• Problem requirements
Using the entries below, write out the line with "(263, 539) = (150, 153): red", the line with "(758, 408) = (270, 457): turquoise", and every line in between, exactly as each is written.

• Data supplied
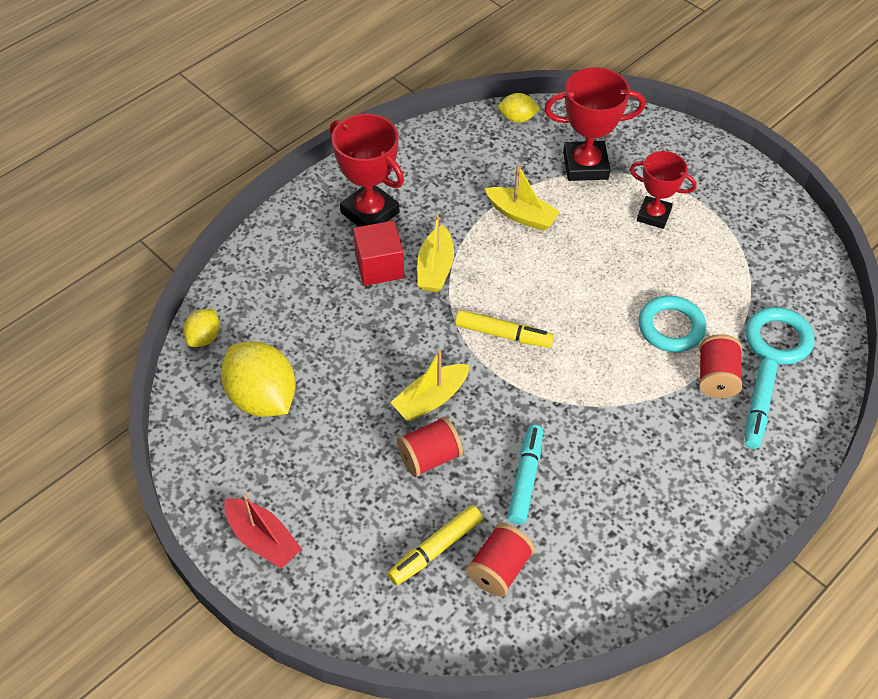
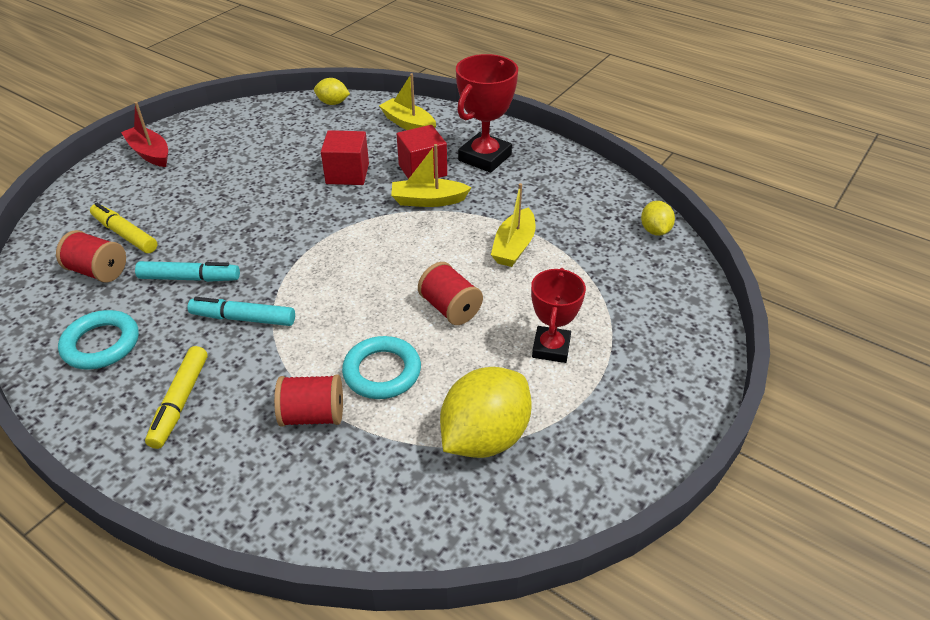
camera: 80 degrees right, 10 degrees down
(262, 398) = (277, 135): yellow lemon -> yellow lemon (485, 437)
(263, 539) = (150, 153): red boat -> red boat turned 105 degrees clockwise
(368, 332) = (347, 174): none -> red cube
(429, 457) = (216, 221): red spool -> red spool (450, 308)
(431, 399) = (278, 215): yellow boat -> yellow boat (408, 124)
(503, 334) = (355, 249): yellow marker -> yellow marker (180, 402)
(585, 165) = (607, 286): red trophy -> none
(758, 408) = (270, 457): turquoise marker -> turquoise marker (243, 318)
(777, 339) = (378, 476): turquoise ring -> turquoise ring (101, 344)

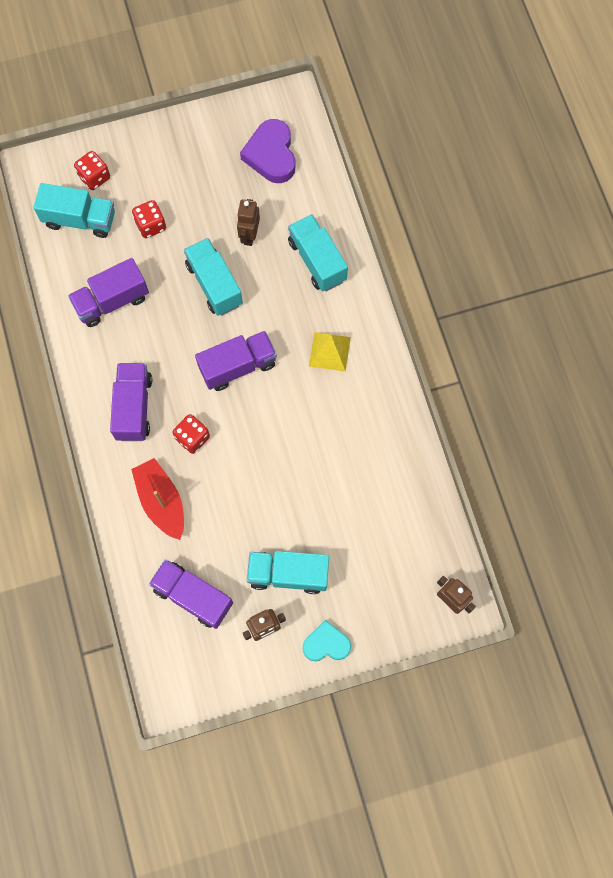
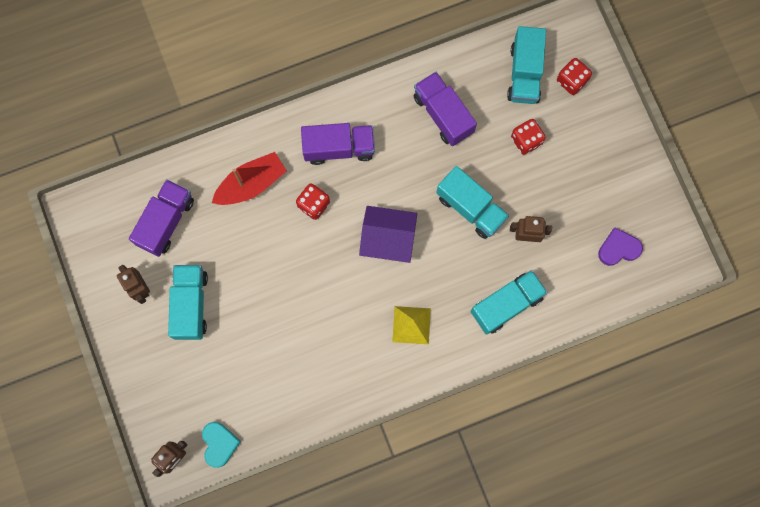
camera: 85 degrees right, 5 degrees up
(214, 284) = (470, 208): turquoise truck -> turquoise truck turned 75 degrees clockwise
(238, 366) = (388, 239): purple truck -> purple house
(271, 155) = (618, 249): purple heart -> purple heart, size x0.66
(326, 644) = (129, 345): turquoise heart -> turquoise heart (219, 444)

• Worked solution
(263, 539) = (150, 153): red boat -> red boat turned 105 degrees clockwise
(368, 332) = (347, 174): none -> red cube
(429, 457) = (216, 221): red spool -> red spool (450, 308)
(431, 399) = (278, 215): yellow boat -> yellow boat (408, 124)
(503, 334) = (355, 249): yellow marker -> yellow marker (180, 402)
(585, 165) = (607, 286): red trophy -> none
(758, 408) = (270, 457): turquoise marker -> turquoise marker (243, 318)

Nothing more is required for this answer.